*Instruction*: Print verbatim the lines of the entries from the one containing "green line: (765, 311) -> (811, 433), moved" to the last, inclusive, and no others.

□ □ □ □

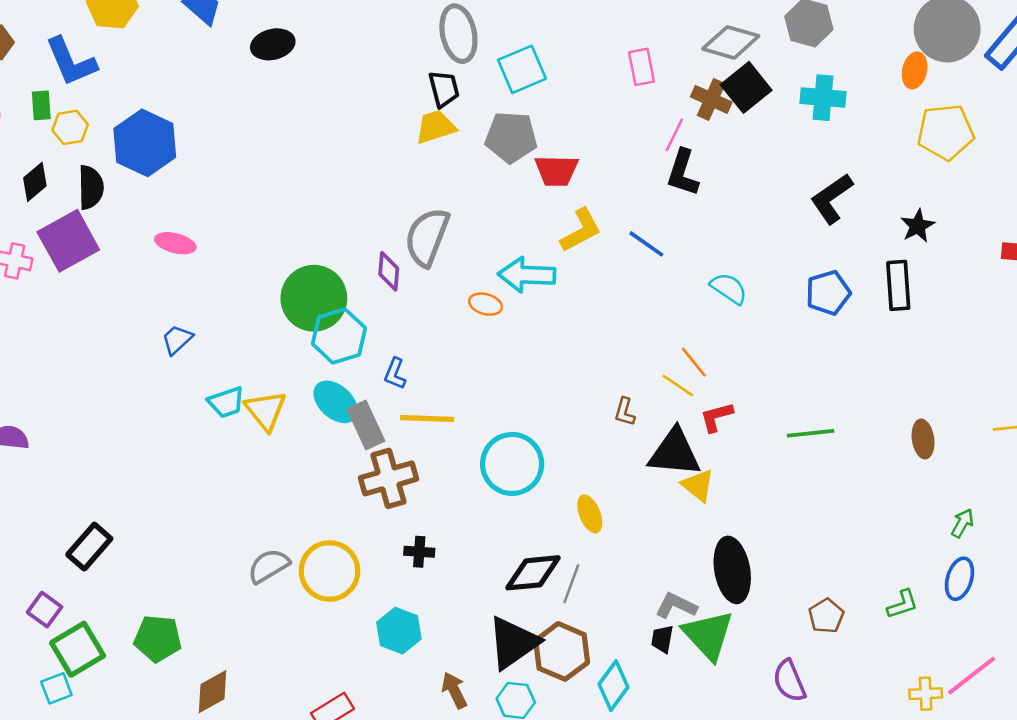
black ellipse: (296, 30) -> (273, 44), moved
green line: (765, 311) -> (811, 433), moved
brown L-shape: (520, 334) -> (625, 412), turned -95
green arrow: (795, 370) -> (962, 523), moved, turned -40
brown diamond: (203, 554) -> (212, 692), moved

□ □ □ □

*Exercise solution*:
green line: (765, 311) -> (811, 433), moved
brown L-shape: (520, 334) -> (625, 412), turned -95
green arrow: (795, 370) -> (962, 523), moved, turned -40
brown diamond: (203, 554) -> (212, 692), moved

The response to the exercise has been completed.